■ DATA LISTING
== == ==

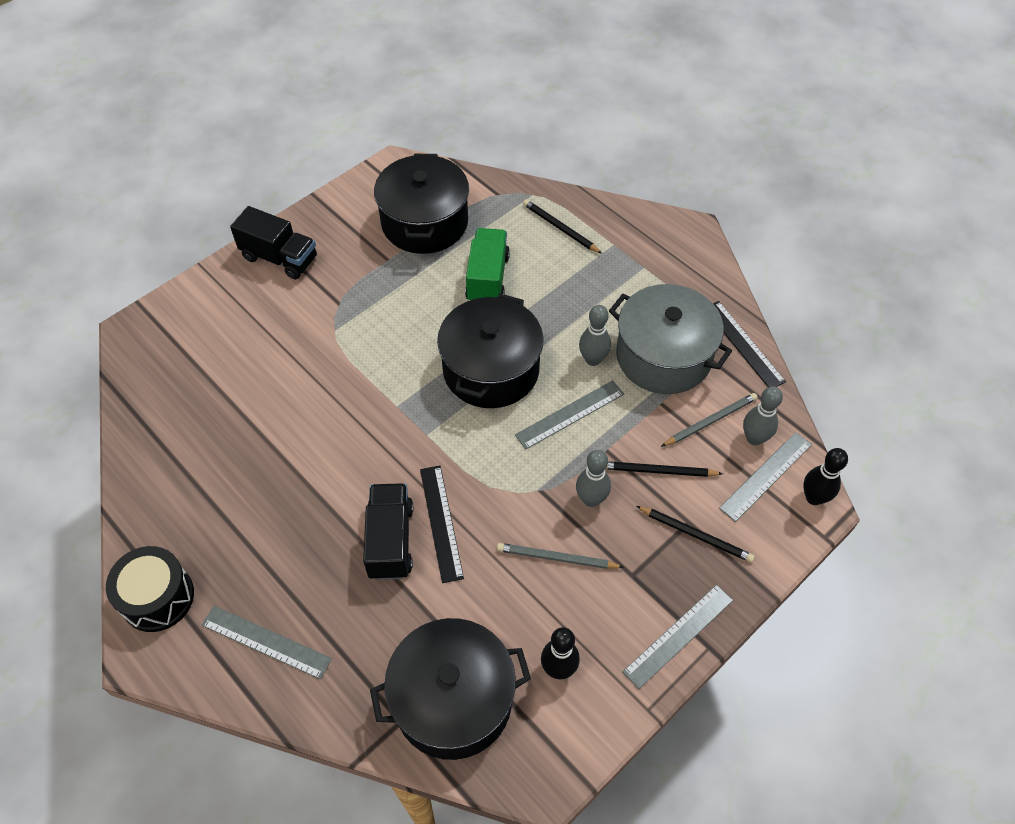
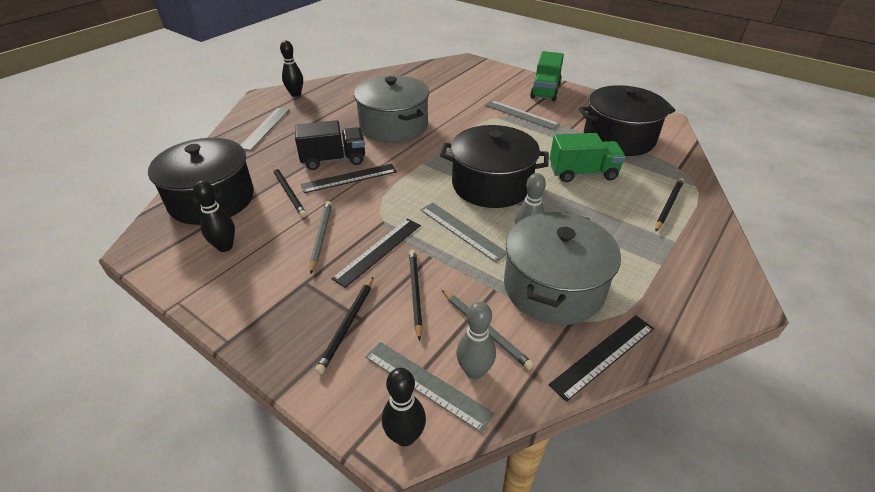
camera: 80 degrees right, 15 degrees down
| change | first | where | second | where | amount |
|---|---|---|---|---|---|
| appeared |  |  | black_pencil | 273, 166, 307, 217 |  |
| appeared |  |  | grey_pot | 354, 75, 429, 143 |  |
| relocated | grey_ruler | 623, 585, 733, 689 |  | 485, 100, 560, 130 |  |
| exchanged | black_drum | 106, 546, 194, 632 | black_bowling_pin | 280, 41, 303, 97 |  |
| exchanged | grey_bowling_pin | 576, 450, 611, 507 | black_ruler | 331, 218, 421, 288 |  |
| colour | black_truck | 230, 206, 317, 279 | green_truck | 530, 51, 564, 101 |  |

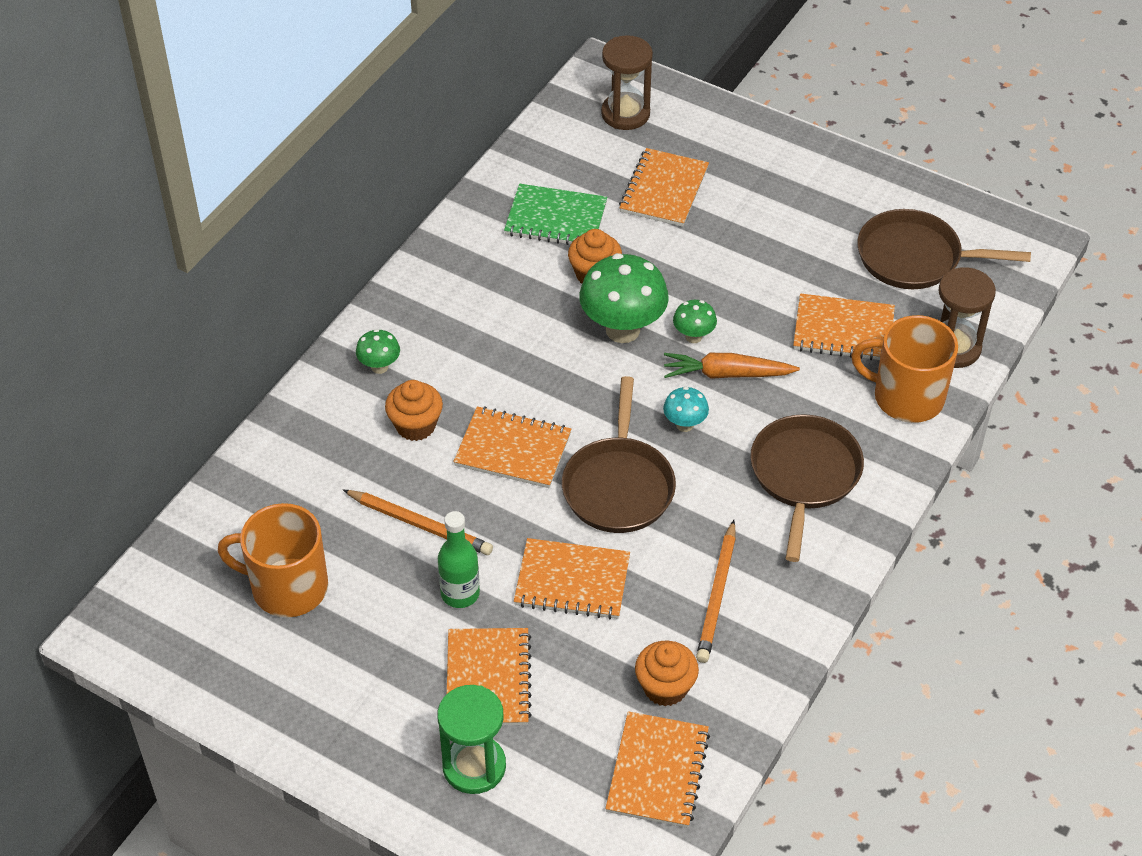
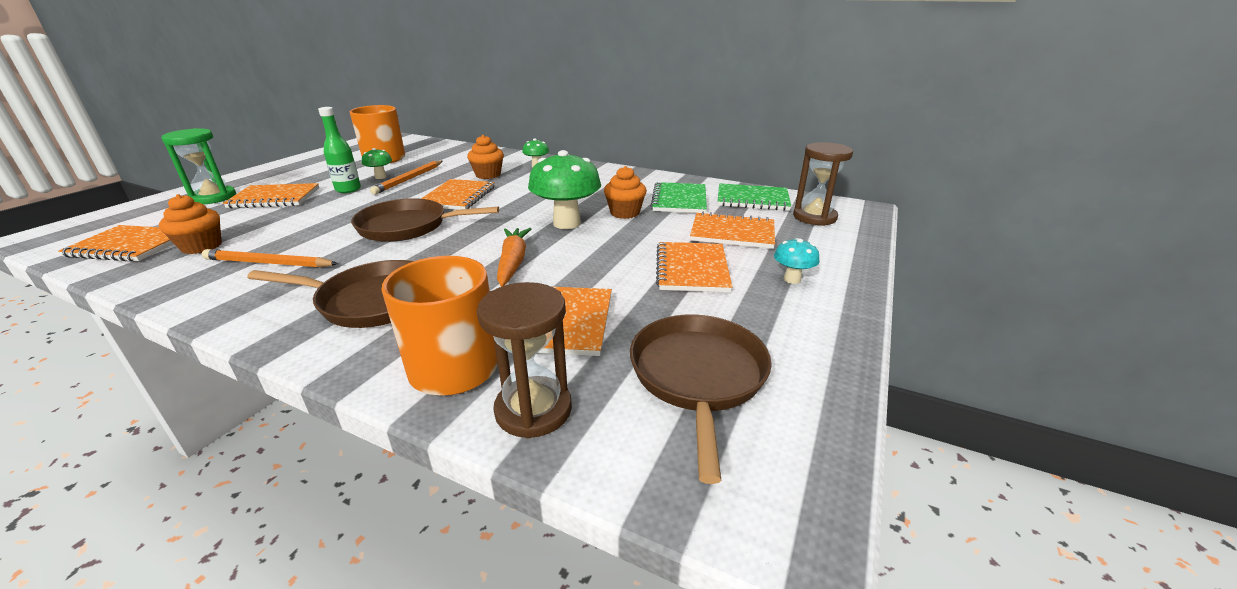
camera: 85 degrees right, 20 degrees down
| change | first | where | second | where | amount |
|---|---|---|---|---|---|
| appeared |  |  | green_notebook | 718, 183, 791, 211 |  |
| relocated | orange_notebook | 514, 538, 630, 620 |  | 656, 242, 732, 292 |  |
| relocated | turquoise_mushroom | 663, 387, 709, 432 |  | 774, 238, 820, 284 |  |
| relocated | green_mushroom | 673, 300, 717, 343 |  | 362, 148, 392, 179 |  |

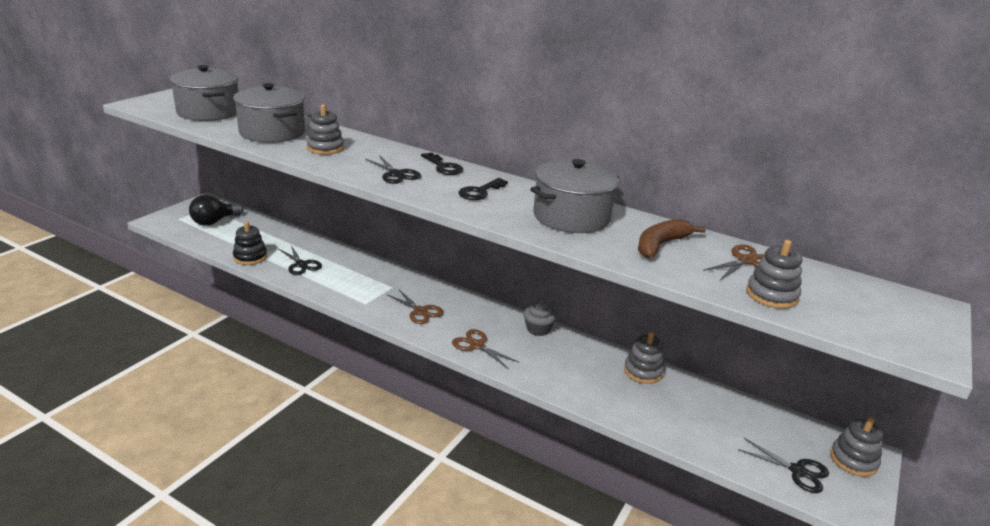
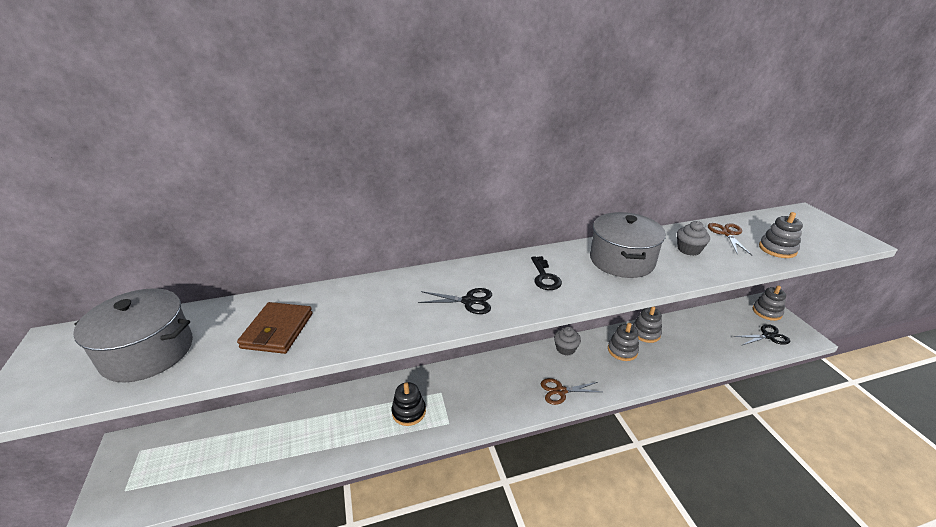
camera: 45 degrees left, 5 degrees up
| change | first | where | second | where | amount |
|---|---|---|---|---|---|
| missing | black_light_bulb | 189, 195, 243, 226 |  |  |  |
| missing | black_scissors | 279, 245, 322, 275 |  |  |  |
| missing | brown_scissors | 388, 289, 444, 324 |  |  |  |
| missing | black_key | 421, 153, 463, 175 |  |  |  |
| relocated | black_stacking_toy | 233, 221, 267, 265 |  | 392, 382, 426, 426 |  |
| relocated | grey_stacking_toy | 306, 104, 344, 155 |  | 608, 323, 639, 361 |  |
| exchanged | grey_pot | 233, 83, 305, 143 | brown_wallet | 237, 302, 313, 354 |  |
| exchanged | brown_banana | 638, 219, 706, 258 | grey_cupcake | 677, 221, 710, 256 |  |

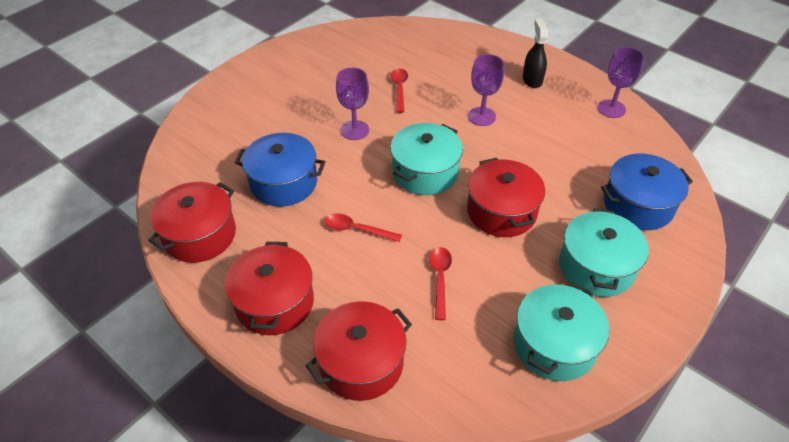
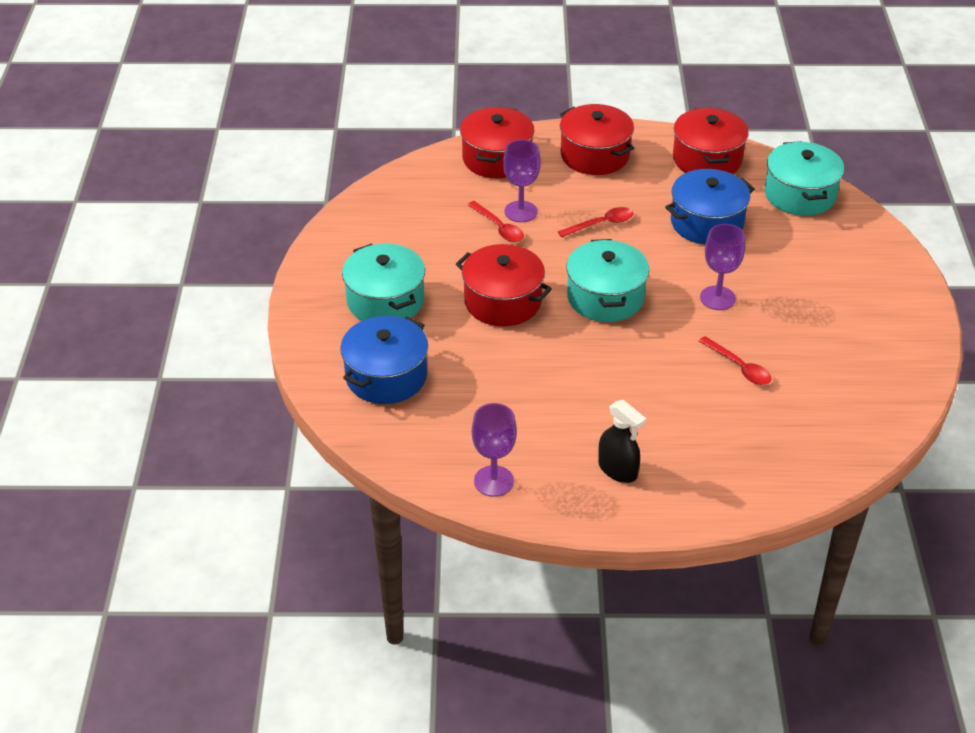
camera: 140 degrees right, 5 degrees down
| change | first | where | second | where | amount |
|---|---|---|---|---|---|
| relocated | purple_goblet | 468, 54, 504, 126 |  | 503, 140, 541, 222 |  |
| relocated | turquoise_pot | 514, 283, 609, 381 |  | 765, 141, 844, 216 |  |

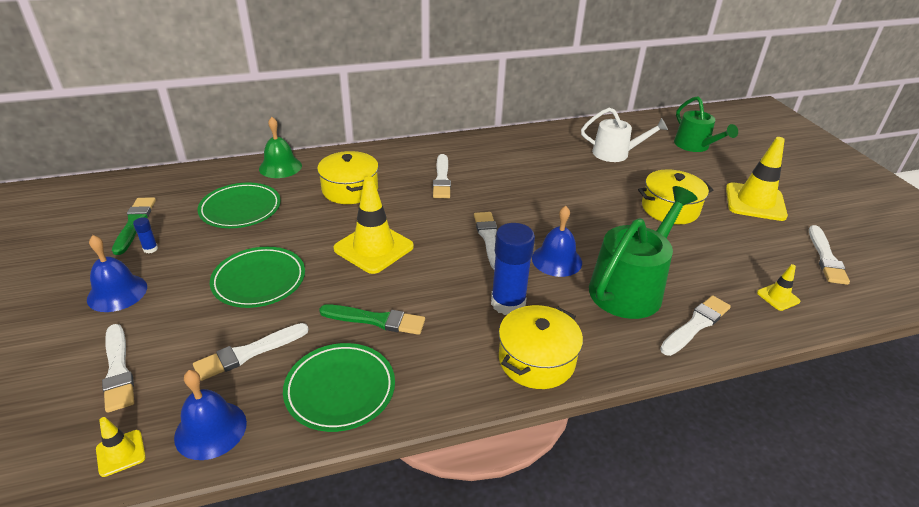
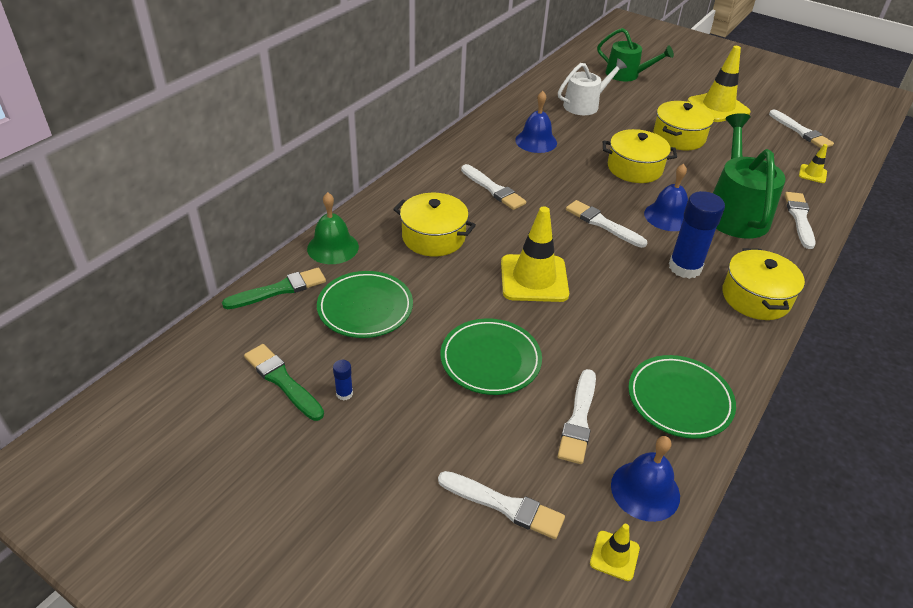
camera: 40 degrees left, 5 degrees up
| change | first | where | second | where | amount |
|---|---|---|---|---|---|
| appeared |  |  | yellow_pot | 603, 129, 677, 183 |  |
| relocated | blue_bell | 87, 235, 147, 312 |  | 515, 91, 557, 153 |  |
| relocated | green_brush | 319, 304, 425, 335 |  | 222, 268, 326, 309 |  |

== == ==

■ TASK STATEMENT
Repeat exactly the lines from the start of the entries down to the line with "exchanged | grey_bowling_pin", keeping both ends but none of the pictures.

■ TASK SOLUTION
camera: 80 degrees right, 15 degrees down
| change | first | where | second | where | amount |
|---|---|---|---|---|---|
| appeared |  |  | black_pencil | 273, 166, 307, 217 |  |
| appeared |  |  | grey_pot | 354, 75, 429, 143 |  |
| relocated | grey_ruler | 623, 585, 733, 689 |  | 485, 100, 560, 130 |  |
| exchanged | black_drum | 106, 546, 194, 632 | black_bowling_pin | 280, 41, 303, 97 |  |
| exchanged | grey_bowling_pin | 576, 450, 611, 507 | black_ruler | 331, 218, 421, 288 |  |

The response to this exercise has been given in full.